• _ACTIVITY_
Using the material below, return exactly the lines between the one holding "gray trapezoid: (123, 322)" and the one holding "green rectangle: (412, 497)", inclusive, and no others.

• _INFORMATION PROVIDED_
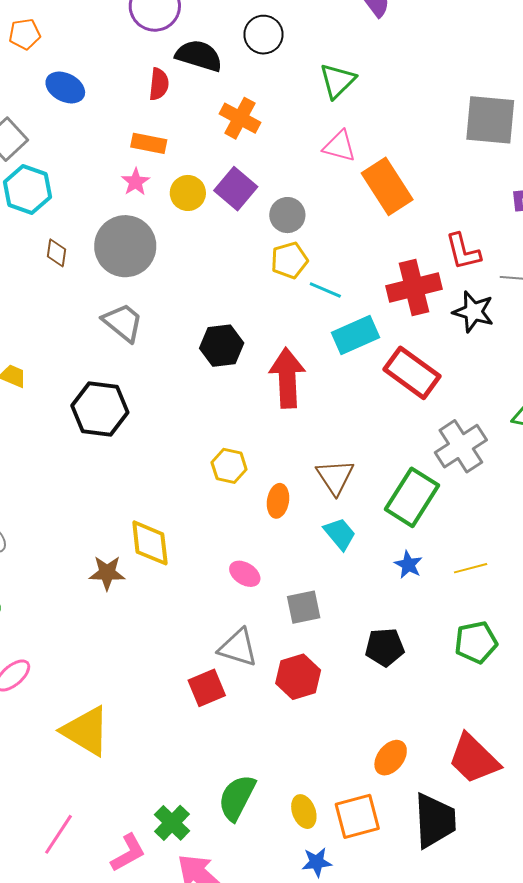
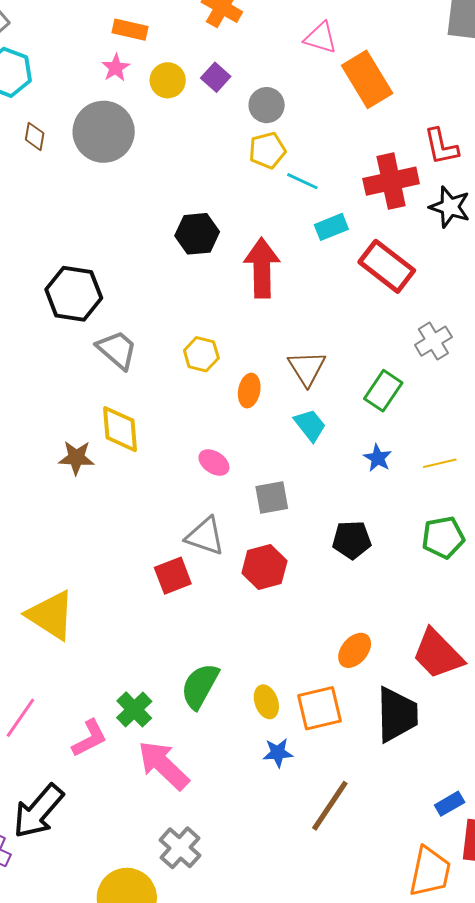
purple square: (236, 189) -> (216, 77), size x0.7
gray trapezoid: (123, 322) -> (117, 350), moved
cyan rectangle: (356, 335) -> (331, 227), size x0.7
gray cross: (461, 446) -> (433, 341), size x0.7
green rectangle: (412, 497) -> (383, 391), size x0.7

---

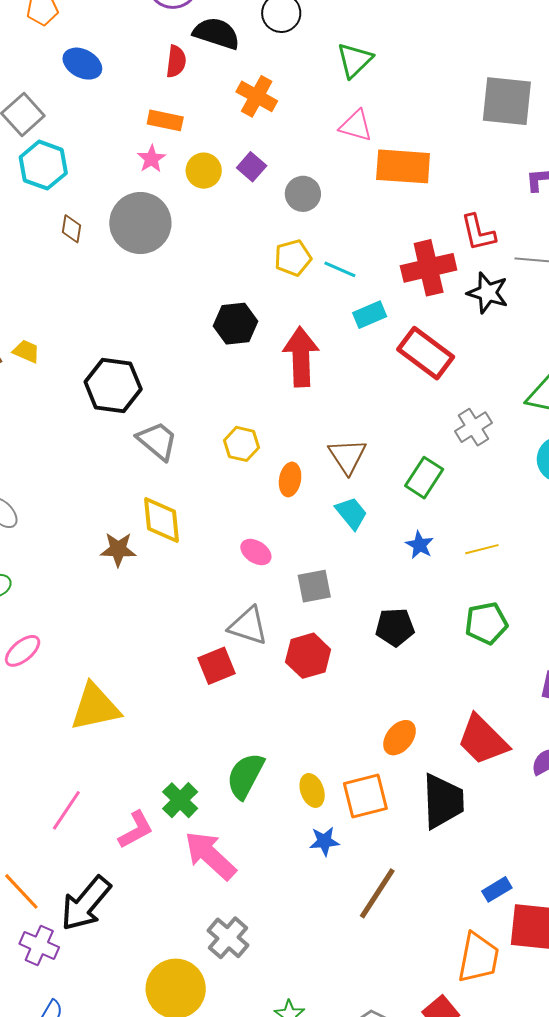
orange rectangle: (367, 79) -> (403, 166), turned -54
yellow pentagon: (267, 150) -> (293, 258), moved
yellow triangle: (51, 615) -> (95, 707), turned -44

==

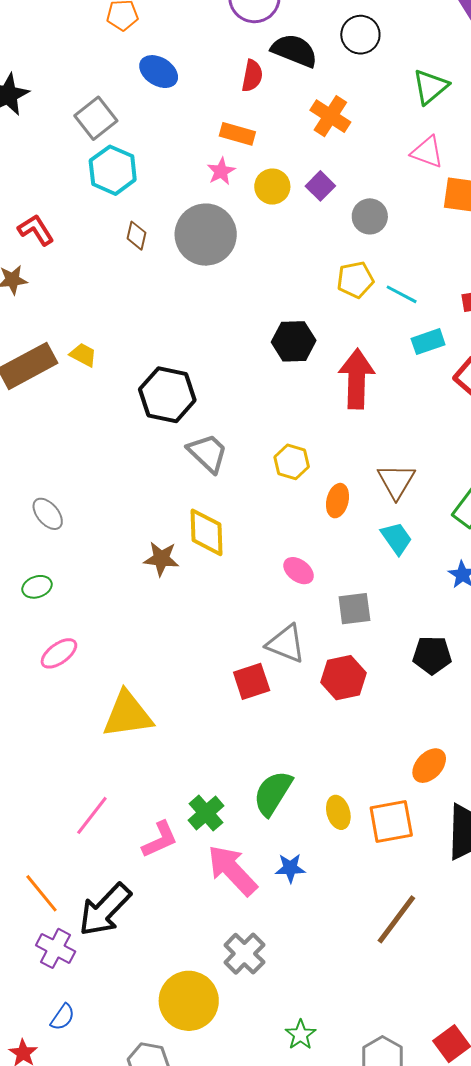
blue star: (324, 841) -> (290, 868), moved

• _TASK SOLUTION_
gray trapezoid: (123, 322) -> (117, 350), moved
cyan rectangle: (356, 335) -> (331, 227), size x0.7
gray cross: (461, 446) -> (433, 341), size x0.7
green rectangle: (412, 497) -> (383, 391), size x0.7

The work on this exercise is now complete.